(Before-and-after scene images)
⟨
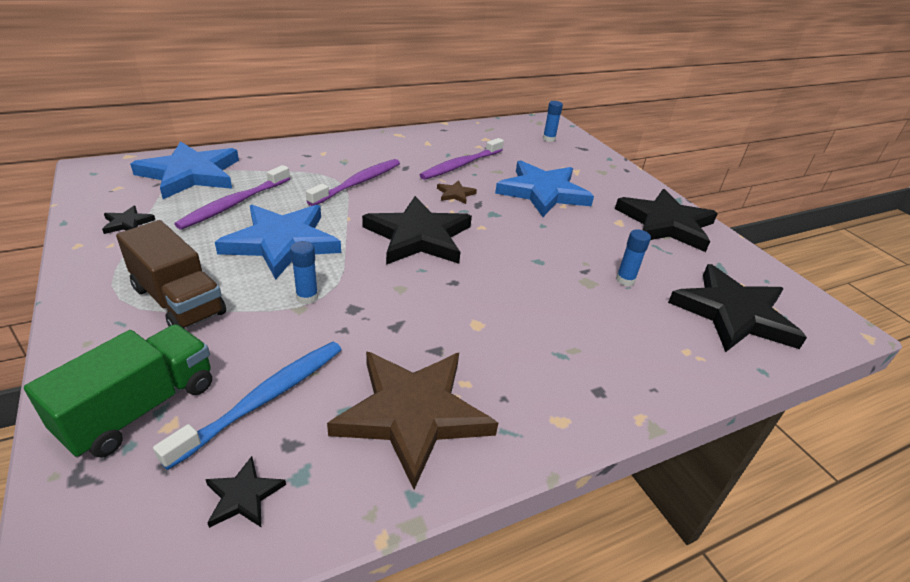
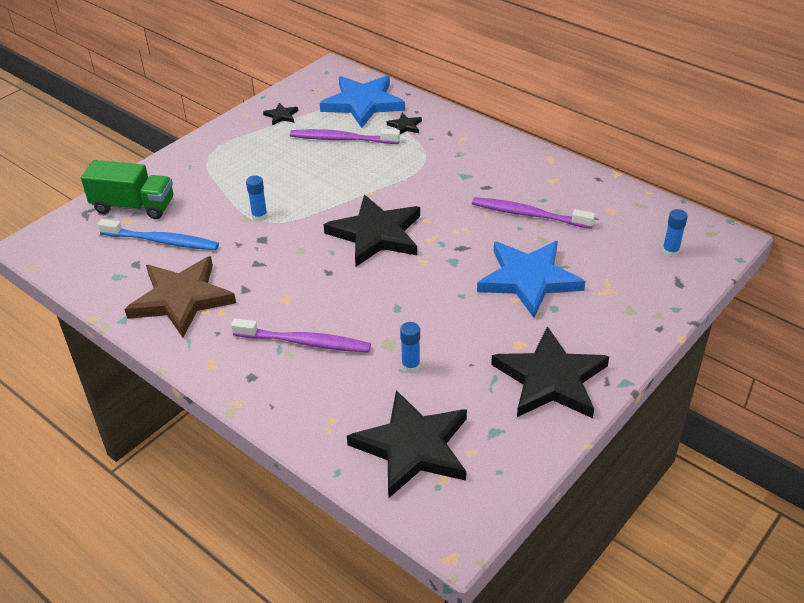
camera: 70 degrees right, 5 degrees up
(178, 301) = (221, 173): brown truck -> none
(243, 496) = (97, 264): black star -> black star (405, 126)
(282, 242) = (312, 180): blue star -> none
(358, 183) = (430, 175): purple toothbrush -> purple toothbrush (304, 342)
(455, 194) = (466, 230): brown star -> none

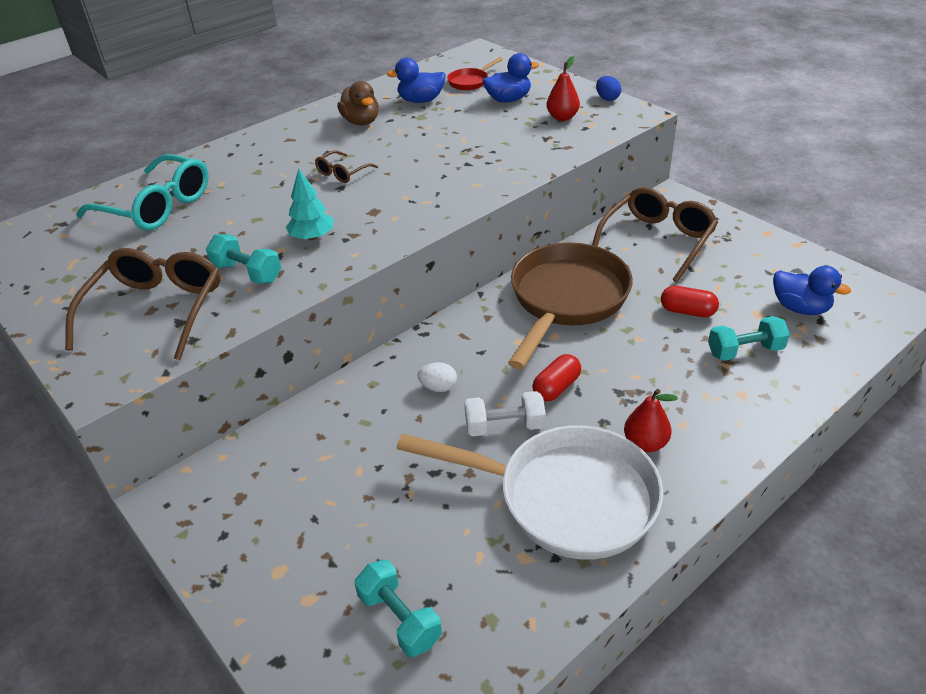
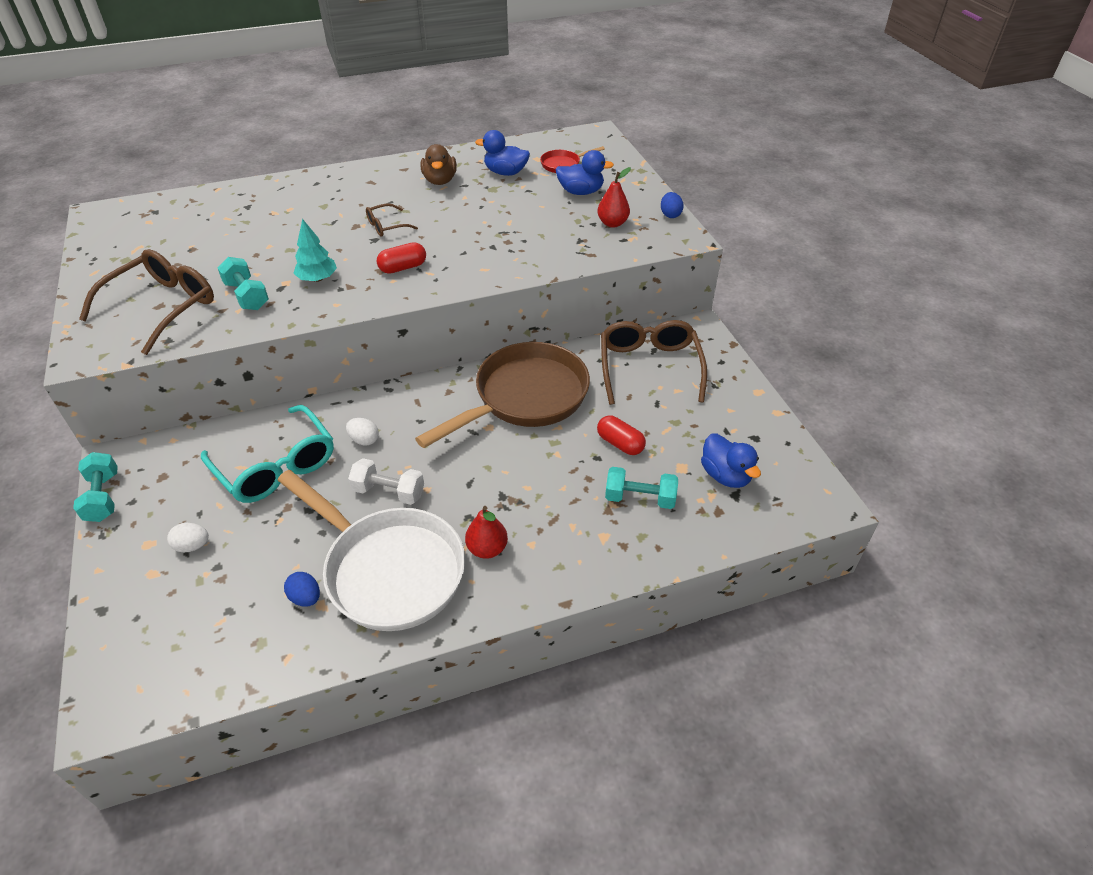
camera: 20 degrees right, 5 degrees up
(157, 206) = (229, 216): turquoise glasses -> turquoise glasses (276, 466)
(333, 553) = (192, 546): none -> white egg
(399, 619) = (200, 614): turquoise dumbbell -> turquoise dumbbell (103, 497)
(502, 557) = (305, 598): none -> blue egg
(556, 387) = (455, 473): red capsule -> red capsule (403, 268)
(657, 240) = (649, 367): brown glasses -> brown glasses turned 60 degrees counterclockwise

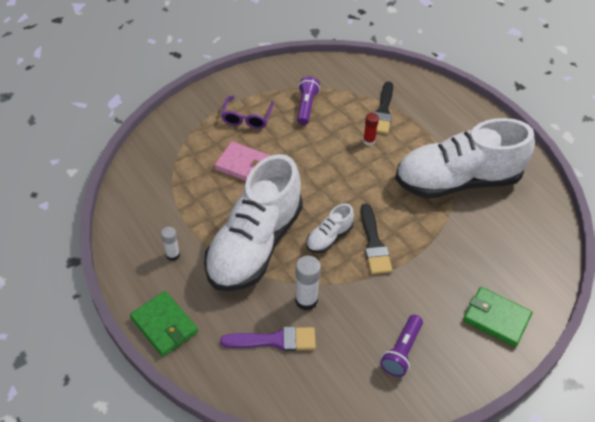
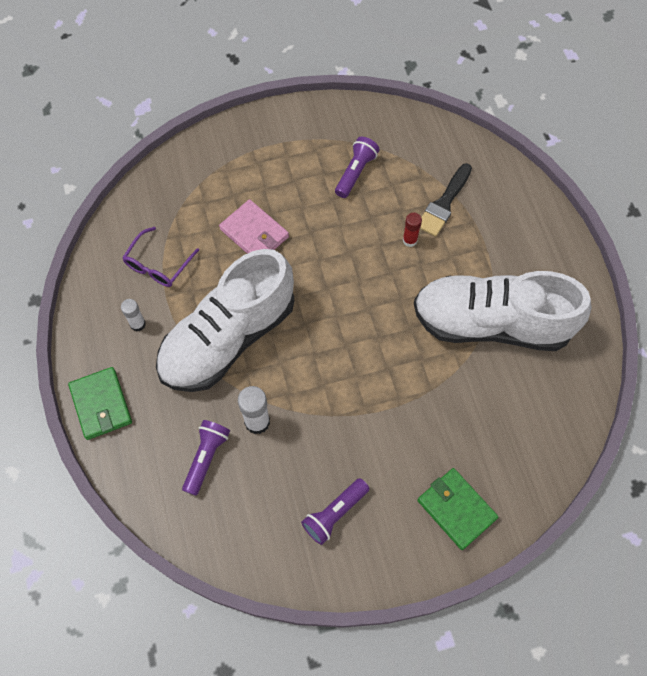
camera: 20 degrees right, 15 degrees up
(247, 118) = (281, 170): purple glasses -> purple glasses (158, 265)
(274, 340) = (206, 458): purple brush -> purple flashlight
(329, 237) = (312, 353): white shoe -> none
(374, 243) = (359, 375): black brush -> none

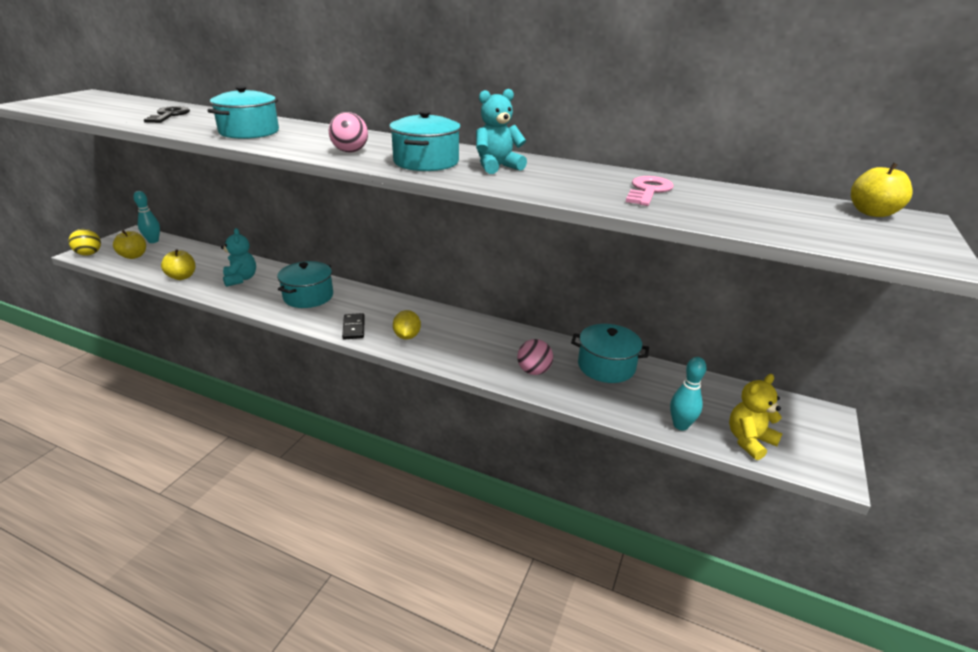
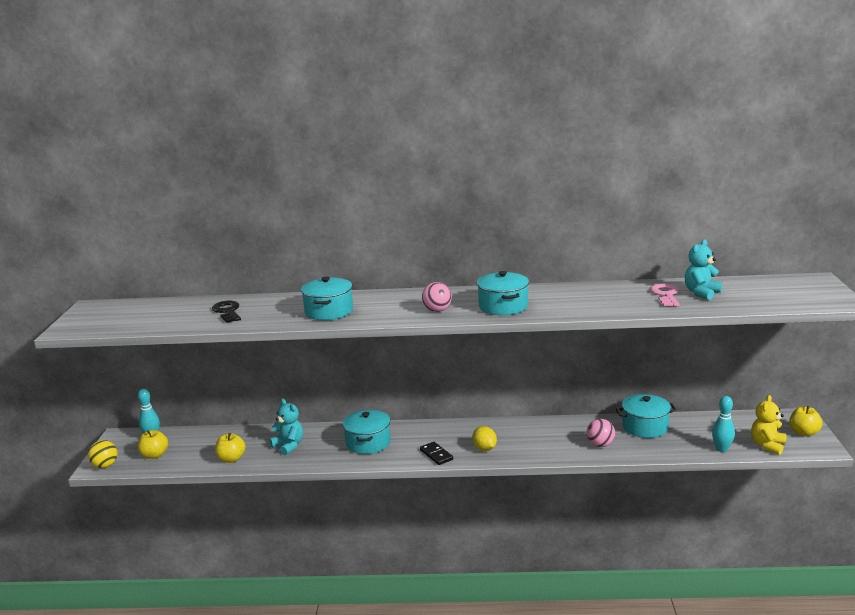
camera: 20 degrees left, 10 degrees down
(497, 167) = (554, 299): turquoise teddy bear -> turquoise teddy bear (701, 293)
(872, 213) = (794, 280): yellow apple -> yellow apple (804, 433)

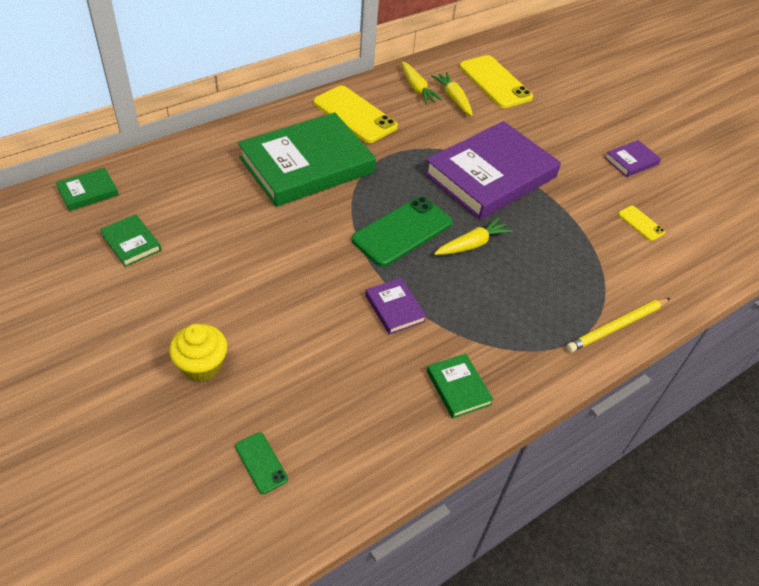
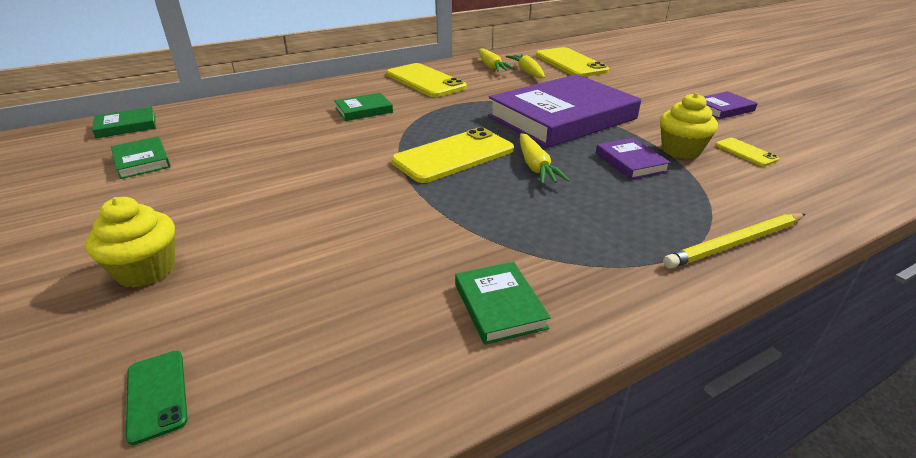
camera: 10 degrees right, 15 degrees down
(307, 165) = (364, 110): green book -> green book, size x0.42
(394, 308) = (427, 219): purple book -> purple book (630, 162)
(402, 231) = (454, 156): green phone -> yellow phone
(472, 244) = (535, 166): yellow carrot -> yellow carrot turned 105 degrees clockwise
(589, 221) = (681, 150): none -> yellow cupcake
⟩
Print the data above exactly; drop every picture.

▸ **Task result**
camera: 70 degrees right, 5 degrees up
(178, 301) = (221, 173): brown truck -> none
(243, 496) = (97, 264): black star -> black star (405, 126)
(282, 242) = (312, 180): blue star -> none
(358, 183) = (430, 175): purple toothbrush -> purple toothbrush (304, 342)
(455, 194) = (466, 230): brown star -> none

camera: 20 degrees right, 5 degrees up
(157, 206) = (229, 216): turquoise glasses -> turquoise glasses (276, 466)
(333, 553) = (192, 546): none -> white egg
(399, 619) = (200, 614): turquoise dumbbell -> turquoise dumbbell (103, 497)
(502, 557) = (305, 598): none -> blue egg
(556, 387) = (455, 473): red capsule -> red capsule (403, 268)
(657, 240) = (649, 367): brown glasses -> brown glasses turned 60 degrees counterclockwise

camera: 20 degrees right, 15 degrees up
(247, 118) = (281, 170): purple glasses -> purple glasses (158, 265)
(274, 340) = (206, 458): purple brush -> purple flashlight
(329, 237) = (312, 353): white shoe -> none
(374, 243) = (359, 375): black brush -> none

camera: 20 degrees left, 10 degrees down
(497, 167) = (554, 299): turquoise teddy bear -> turquoise teddy bear (701, 293)
(872, 213) = (794, 280): yellow apple -> yellow apple (804, 433)

camera: 10 degrees right, 15 degrees down
(307, 165) = (364, 110): green book -> green book, size x0.42
(394, 308) = (427, 219): purple book -> purple book (630, 162)
(402, 231) = (454, 156): green phone -> yellow phone
(472, 244) = (535, 166): yellow carrot -> yellow carrot turned 105 degrees clockwise
(589, 221) = (681, 150): none -> yellow cupcake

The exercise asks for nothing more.